=== WHAT YOU HAVE TO DO ===
Leave every picture behind and copy the rest of the entries below exactly.

=== SUPPLIED INFORMATION ===
Segment Open
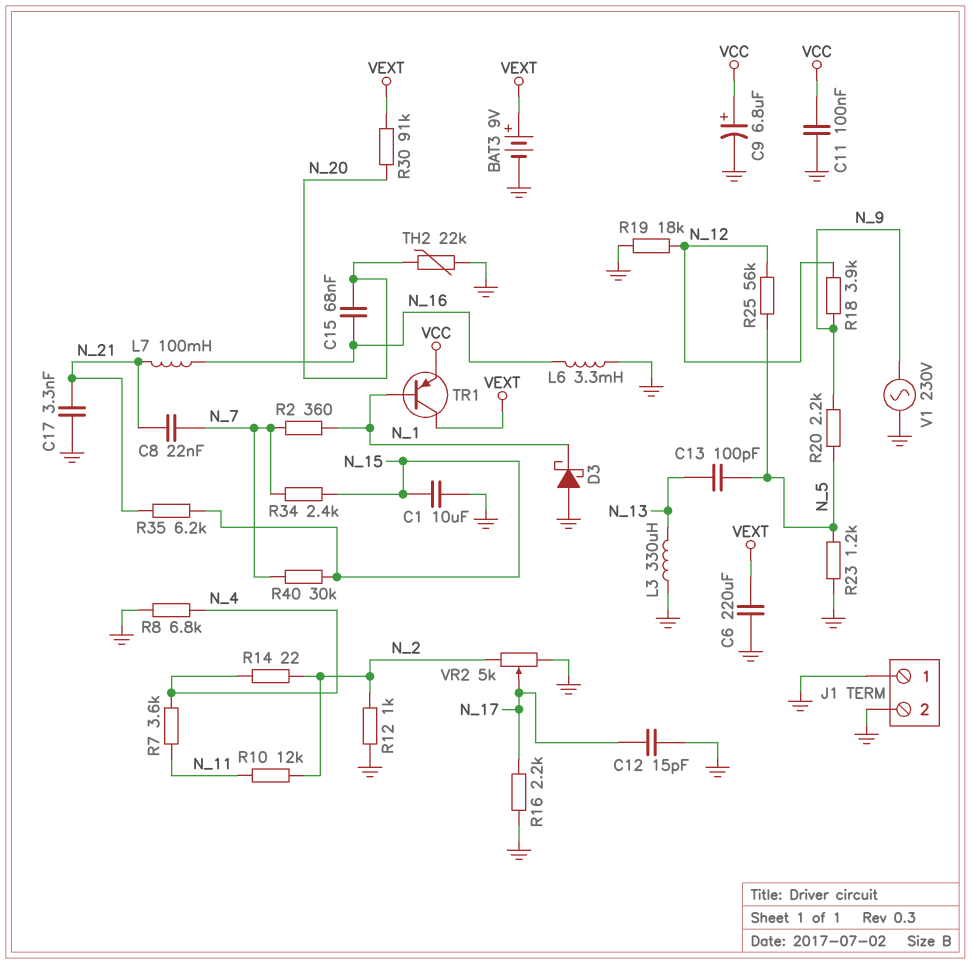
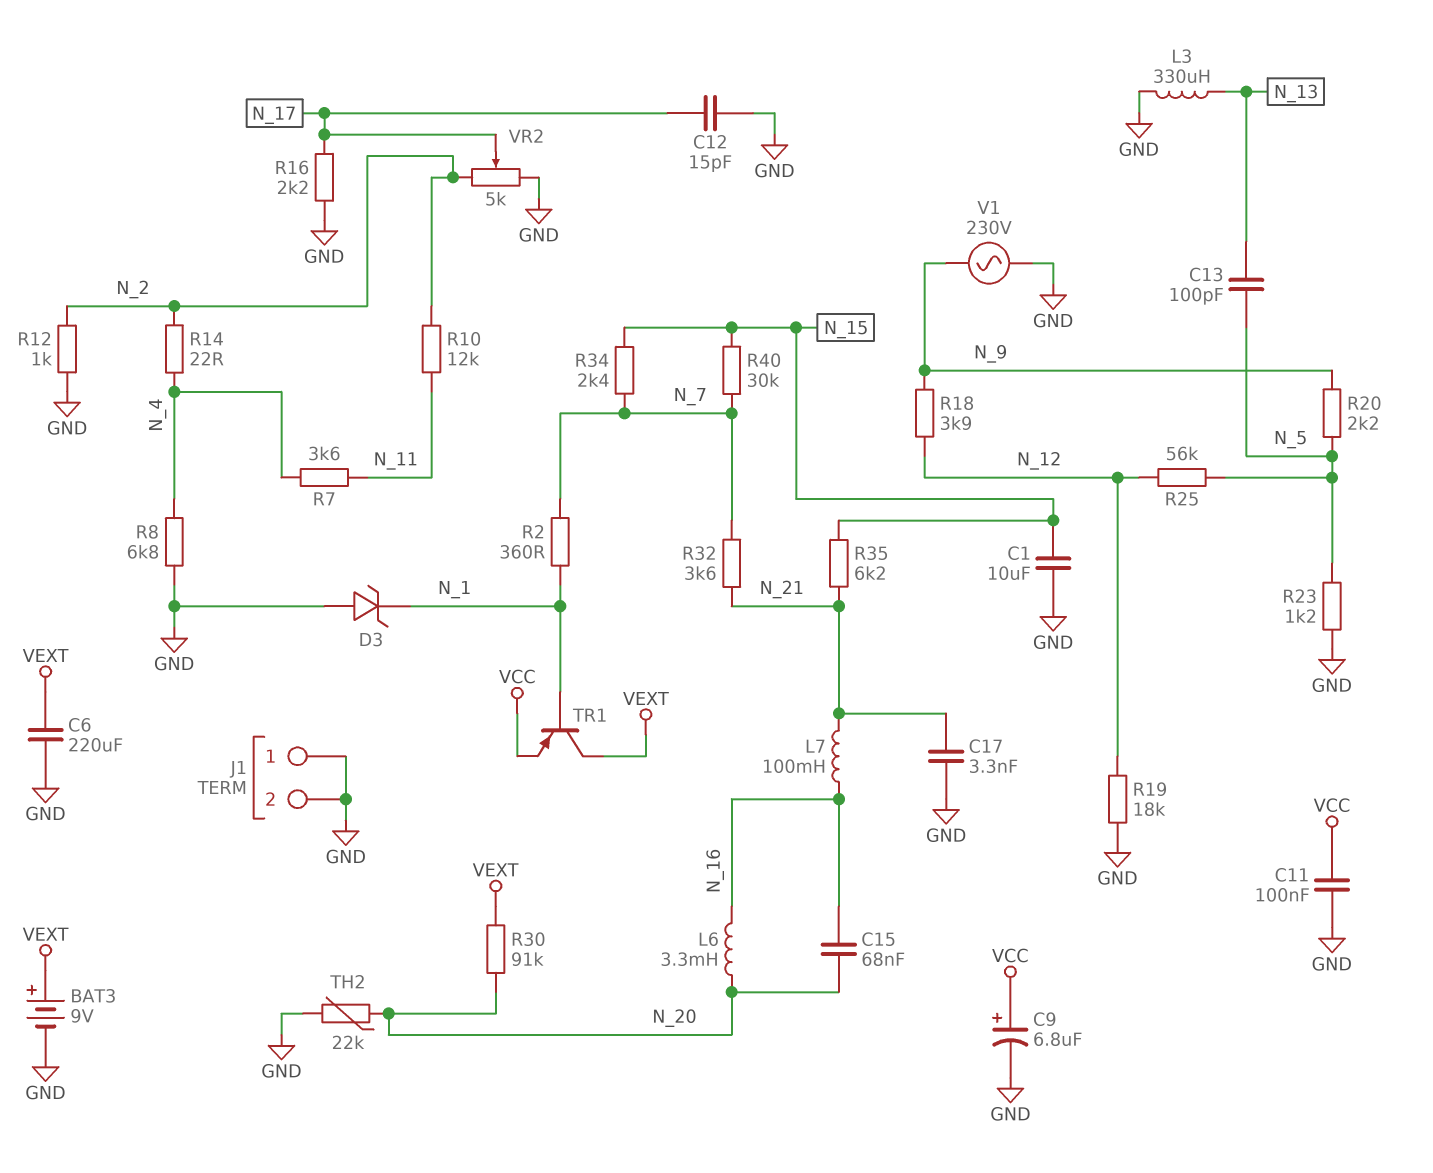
C8: 22nF (N_7, N_21) -> none
D3: schottky (A GND, K N_1) -> zener (A GND, K N_1)
L6: 3.3mH (GND, N_16) -> 3.3mH (N_16, N_20)
R32: none -> 3.6k (N_7, N_21)

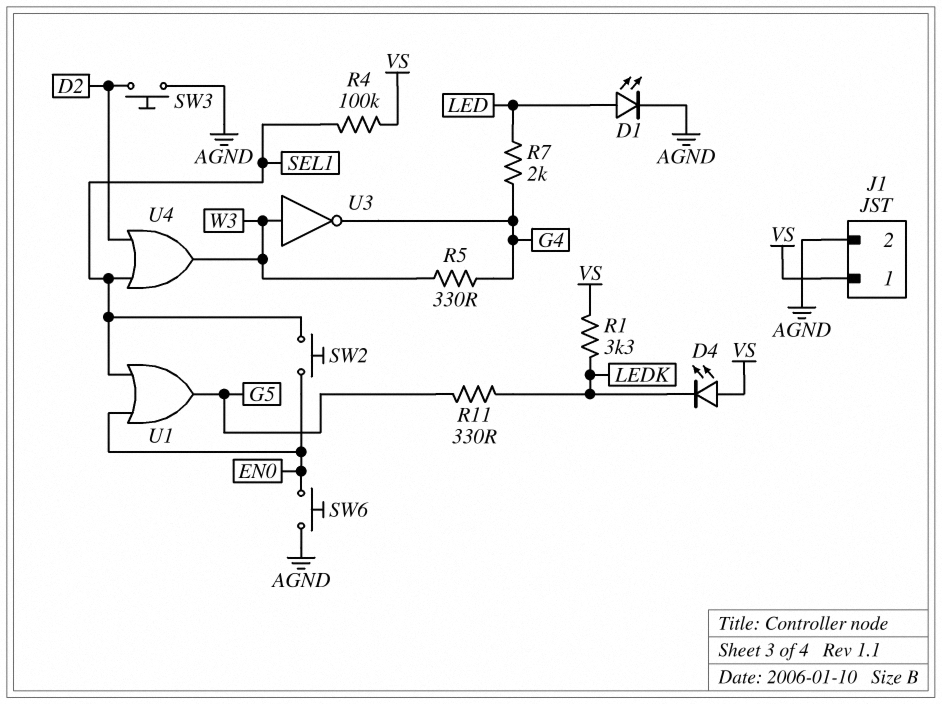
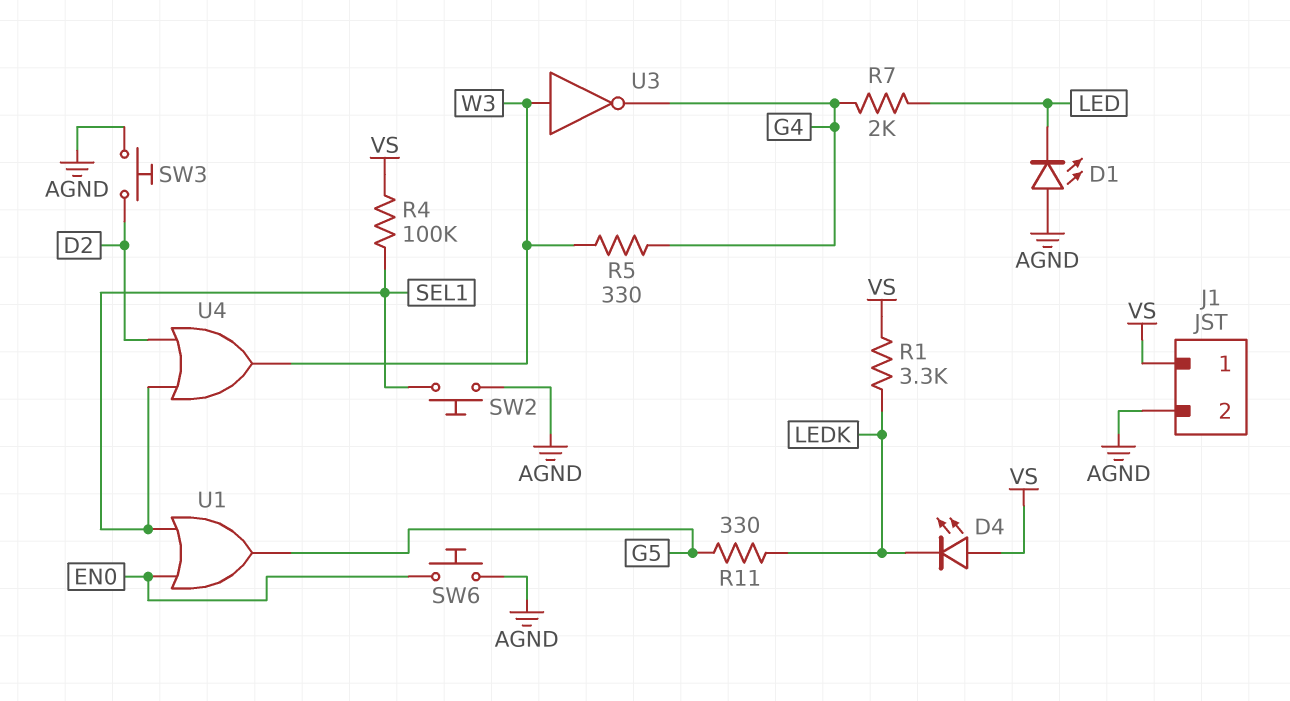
D1: LED (A LED, K AGND) -> LED (A AGND, K LED)
SW2: button (EN0, SEL1) -> button (AGND, SEL1)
Segment Closed
=== SOLUTION BELOW ===
C8: 22nF (N_7, N_21) -> none
D3: schottky (A GND, K N_1) -> zener (A GND, K N_1)
L6: 3.3mH (GND, N_16) -> 3.3mH (N_16, N_20)
R32: none -> 3.6k (N_7, N_21)

D1: LED (A LED, K AGND) -> LED (A AGND, K LED)
SW2: button (EN0, SEL1) -> button (AGND, SEL1)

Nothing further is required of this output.